> PROBLEM TO SOLVE: Restate word for word every entry that appears below, skipping its pictures.

> GIVEN RECORDS:
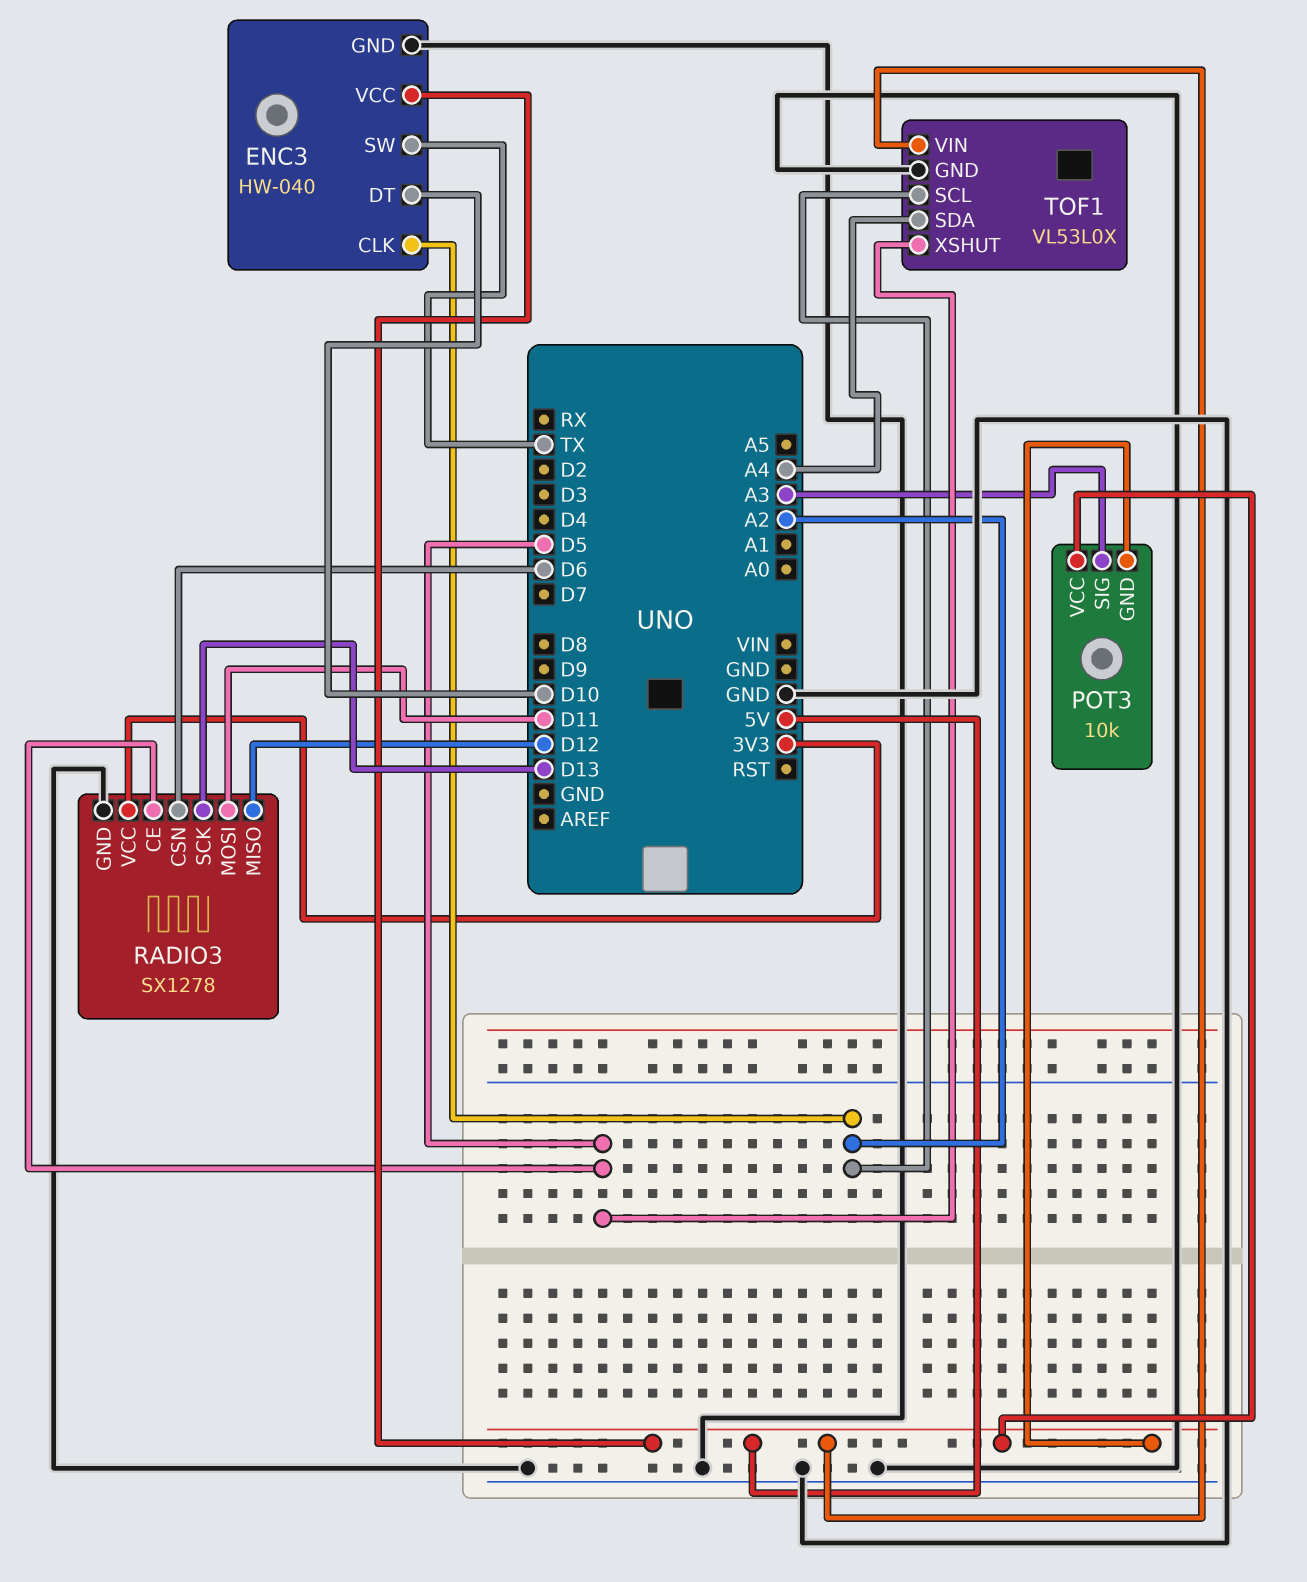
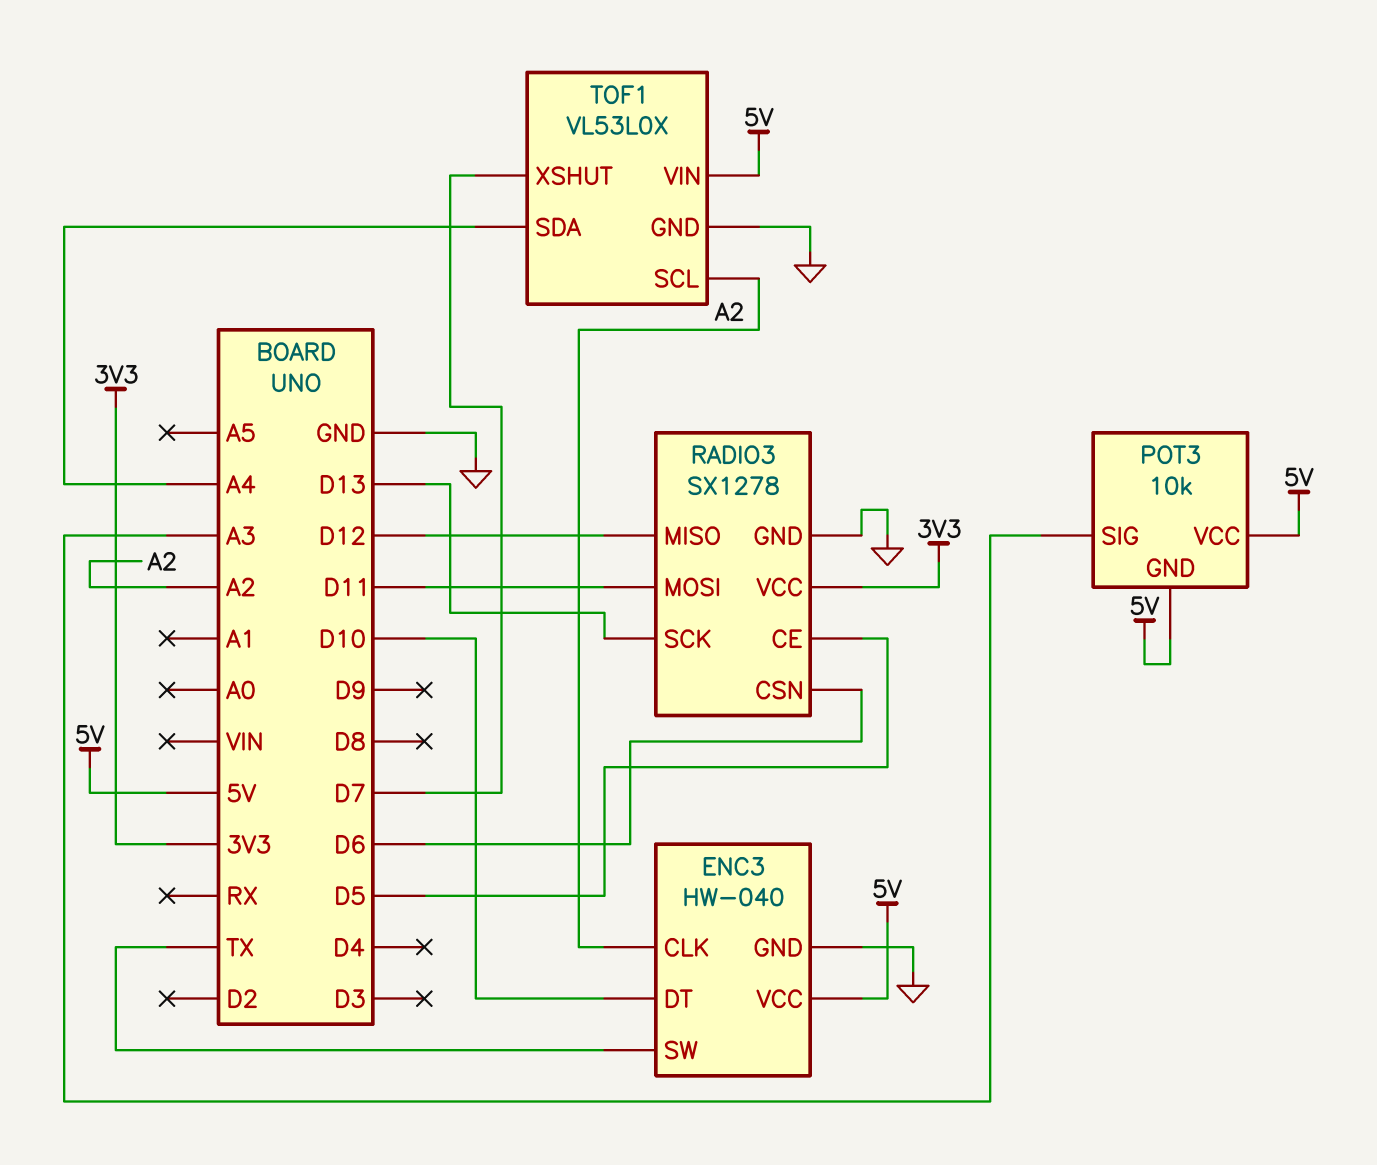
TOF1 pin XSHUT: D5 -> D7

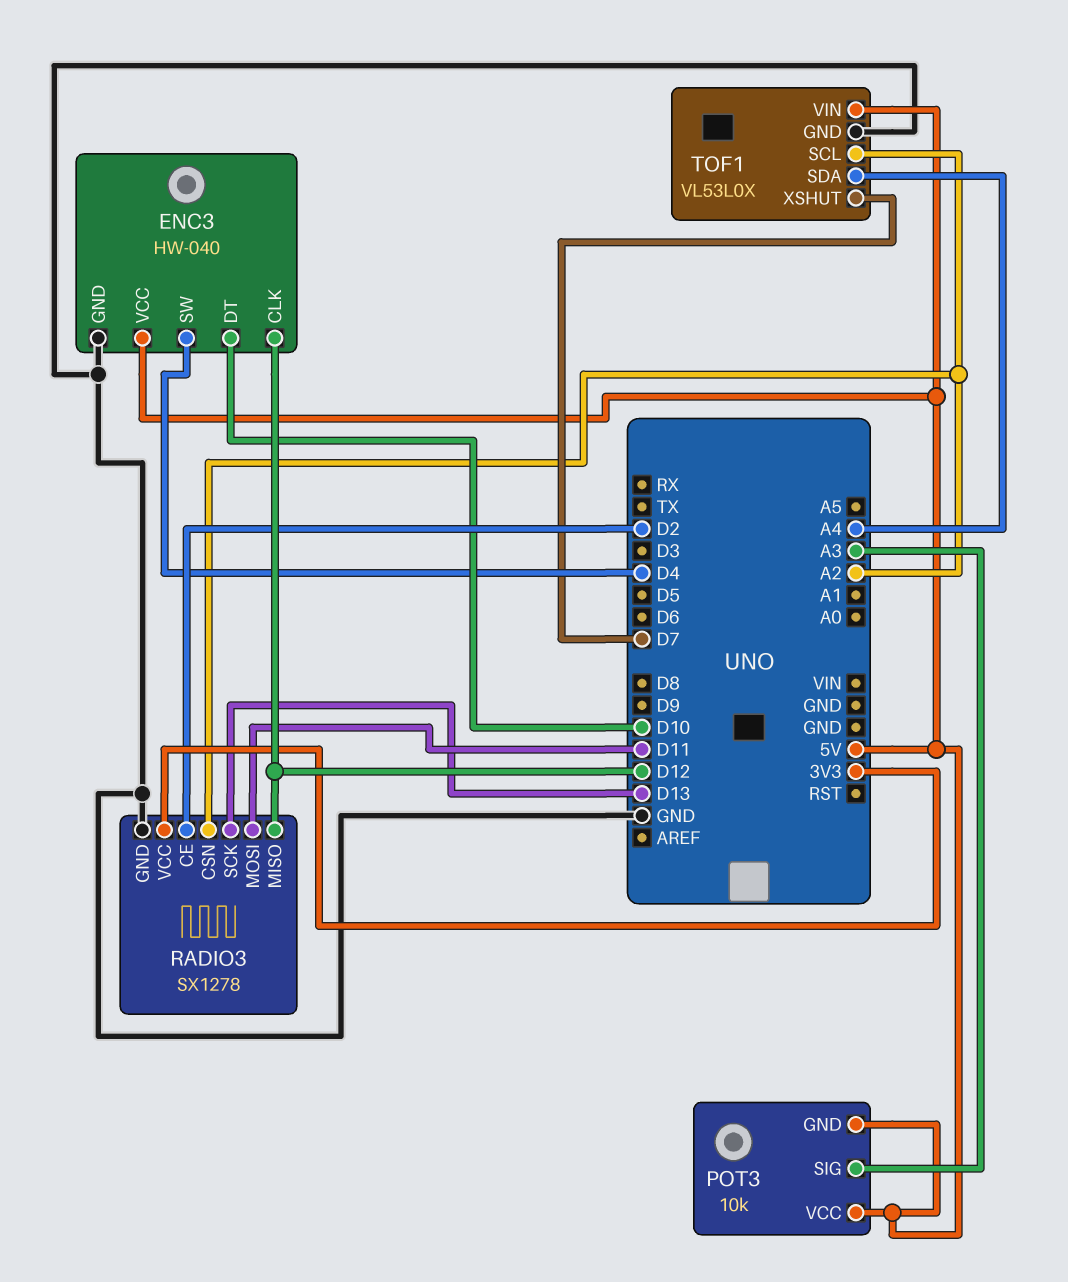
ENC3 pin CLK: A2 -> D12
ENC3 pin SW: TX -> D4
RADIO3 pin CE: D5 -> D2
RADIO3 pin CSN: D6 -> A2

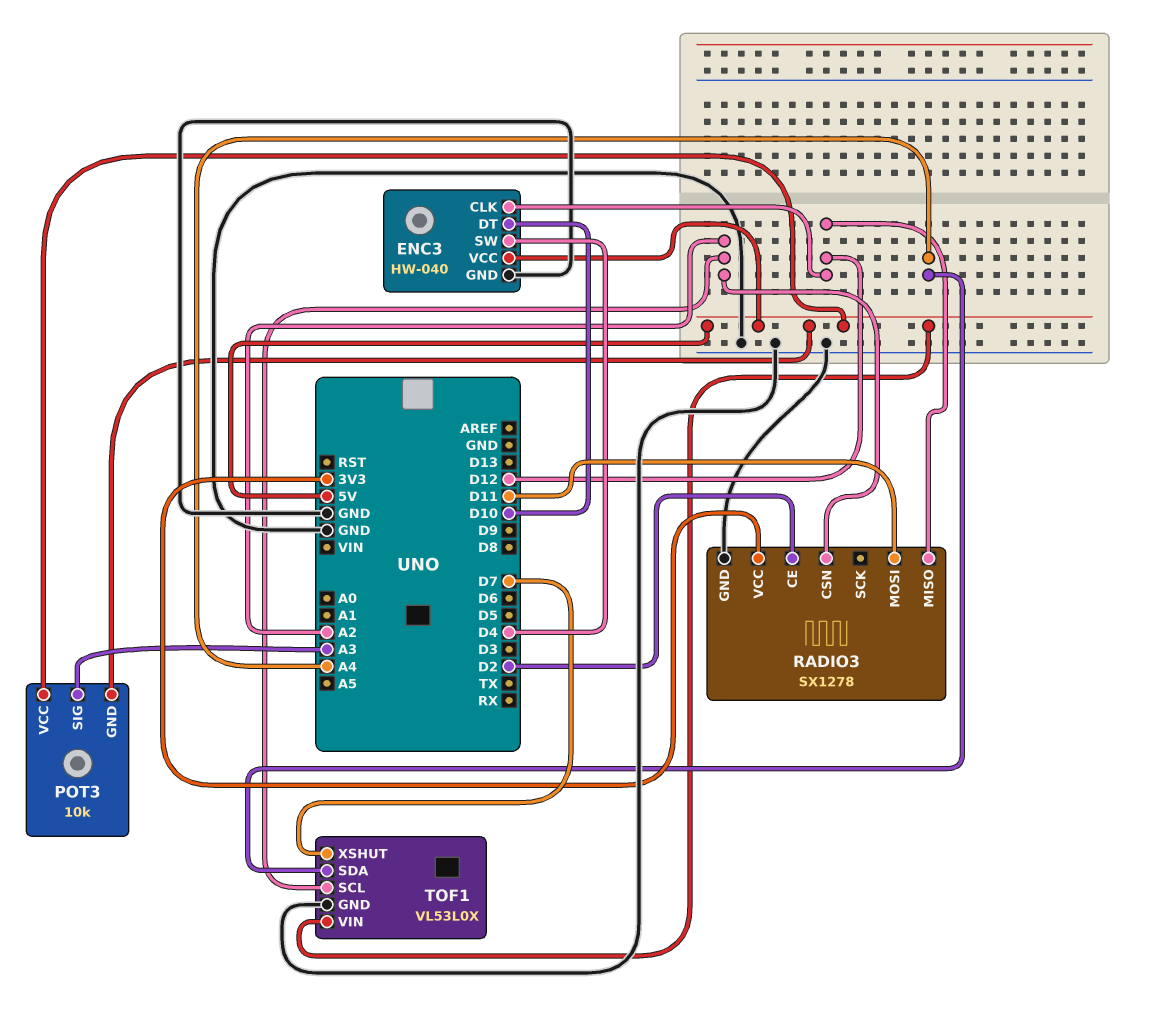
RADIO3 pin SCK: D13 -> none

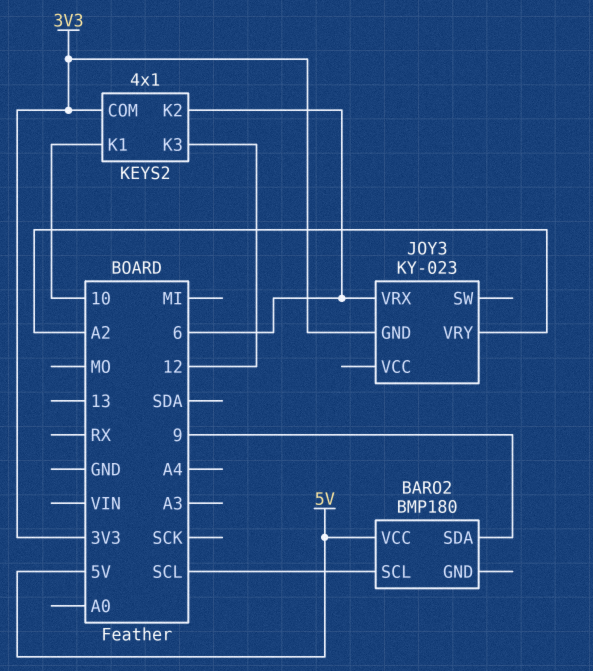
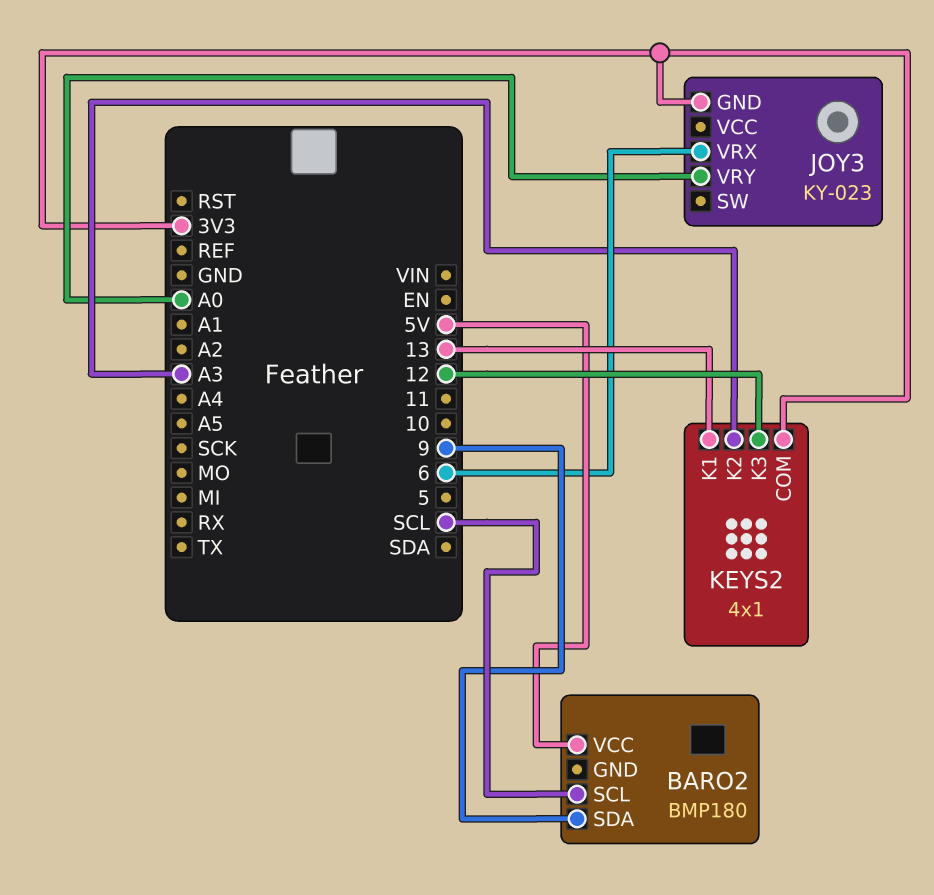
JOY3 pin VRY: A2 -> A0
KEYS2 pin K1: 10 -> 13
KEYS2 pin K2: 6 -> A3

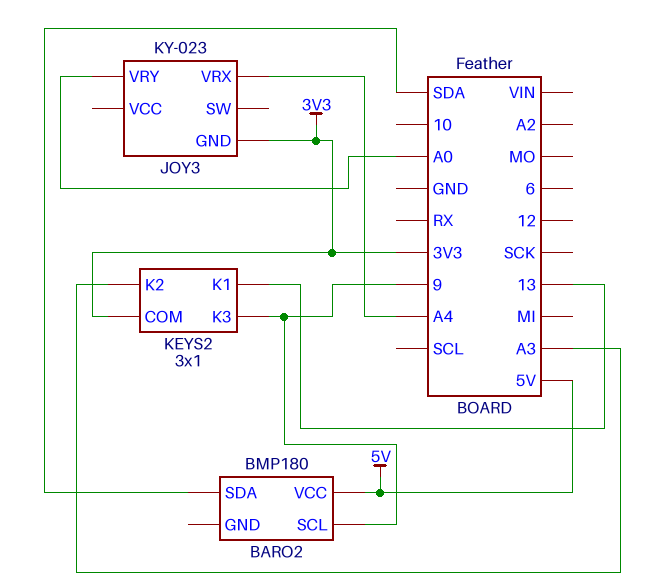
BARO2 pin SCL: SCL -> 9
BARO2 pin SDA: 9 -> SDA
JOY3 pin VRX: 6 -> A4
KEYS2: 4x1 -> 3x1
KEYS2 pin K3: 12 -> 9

> RESPONSE AREA:
TOF1 pin XSHUT: D5 -> D7

ENC3 pin CLK: A2 -> D12
ENC3 pin SW: TX -> D4
RADIO3 pin CE: D5 -> D2
RADIO3 pin CSN: D6 -> A2

RADIO3 pin SCK: D13 -> none

JOY3 pin VRY: A2 -> A0
KEYS2 pin K1: 10 -> 13
KEYS2 pin K2: 6 -> A3

BARO2 pin SCL: SCL -> 9
BARO2 pin SDA: 9 -> SDA
JOY3 pin VRX: 6 -> A4
KEYS2: 4x1 -> 3x1
KEYS2 pin K3: 12 -> 9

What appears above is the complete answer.